Start of Material for this exercise
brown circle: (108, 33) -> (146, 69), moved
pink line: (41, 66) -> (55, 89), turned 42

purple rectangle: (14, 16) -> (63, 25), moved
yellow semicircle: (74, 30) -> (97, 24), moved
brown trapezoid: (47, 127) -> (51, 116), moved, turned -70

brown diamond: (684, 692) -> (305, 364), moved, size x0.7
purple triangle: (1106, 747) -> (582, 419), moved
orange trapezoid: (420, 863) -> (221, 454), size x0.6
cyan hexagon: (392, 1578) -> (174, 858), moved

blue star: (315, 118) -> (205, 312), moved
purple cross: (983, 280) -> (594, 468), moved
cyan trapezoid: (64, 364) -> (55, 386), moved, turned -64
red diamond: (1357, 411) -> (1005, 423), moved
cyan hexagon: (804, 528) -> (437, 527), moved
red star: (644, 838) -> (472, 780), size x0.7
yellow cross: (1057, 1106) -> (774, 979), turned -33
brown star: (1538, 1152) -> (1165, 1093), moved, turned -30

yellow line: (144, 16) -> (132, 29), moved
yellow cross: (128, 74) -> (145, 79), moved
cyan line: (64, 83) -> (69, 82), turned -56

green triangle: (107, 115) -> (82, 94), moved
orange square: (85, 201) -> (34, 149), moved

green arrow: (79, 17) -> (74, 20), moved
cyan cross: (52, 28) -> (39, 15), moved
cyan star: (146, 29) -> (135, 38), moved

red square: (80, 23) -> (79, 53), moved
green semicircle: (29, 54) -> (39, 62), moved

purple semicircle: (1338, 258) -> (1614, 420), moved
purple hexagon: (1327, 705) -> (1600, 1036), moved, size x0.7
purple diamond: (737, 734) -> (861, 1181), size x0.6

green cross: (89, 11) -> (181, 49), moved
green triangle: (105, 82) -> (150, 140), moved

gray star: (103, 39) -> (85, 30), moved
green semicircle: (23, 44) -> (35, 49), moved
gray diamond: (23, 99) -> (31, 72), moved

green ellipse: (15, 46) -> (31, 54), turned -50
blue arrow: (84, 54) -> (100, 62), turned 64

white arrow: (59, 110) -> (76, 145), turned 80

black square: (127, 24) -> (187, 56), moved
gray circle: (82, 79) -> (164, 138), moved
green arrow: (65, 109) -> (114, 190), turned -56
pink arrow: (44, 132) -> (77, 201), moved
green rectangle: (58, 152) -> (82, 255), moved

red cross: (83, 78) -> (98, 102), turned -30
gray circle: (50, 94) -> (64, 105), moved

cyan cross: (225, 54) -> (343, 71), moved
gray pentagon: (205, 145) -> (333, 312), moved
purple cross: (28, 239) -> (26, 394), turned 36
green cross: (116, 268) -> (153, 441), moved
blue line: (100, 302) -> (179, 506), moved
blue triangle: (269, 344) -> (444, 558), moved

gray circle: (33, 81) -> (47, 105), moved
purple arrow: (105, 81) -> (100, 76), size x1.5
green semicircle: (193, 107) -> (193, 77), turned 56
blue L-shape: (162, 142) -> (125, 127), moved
End of Material for this exercise
What this task involves:
Here the job is to set down exactly the lines of the material above that fall between the one with "orange trapezoid: (420, 863)" and the one with "cyan hexagon: (804, 528) -> (437, 527), moved", inclusive, and nothing beyond them.

Written solution:
orange trapezoid: (420, 863) -> (221, 454), size x0.6
cyan hexagon: (392, 1578) -> (174, 858), moved

blue star: (315, 118) -> (205, 312), moved
purple cross: (983, 280) -> (594, 468), moved
cyan trapezoid: (64, 364) -> (55, 386), moved, turned -64
red diamond: (1357, 411) -> (1005, 423), moved
cyan hexagon: (804, 528) -> (437, 527), moved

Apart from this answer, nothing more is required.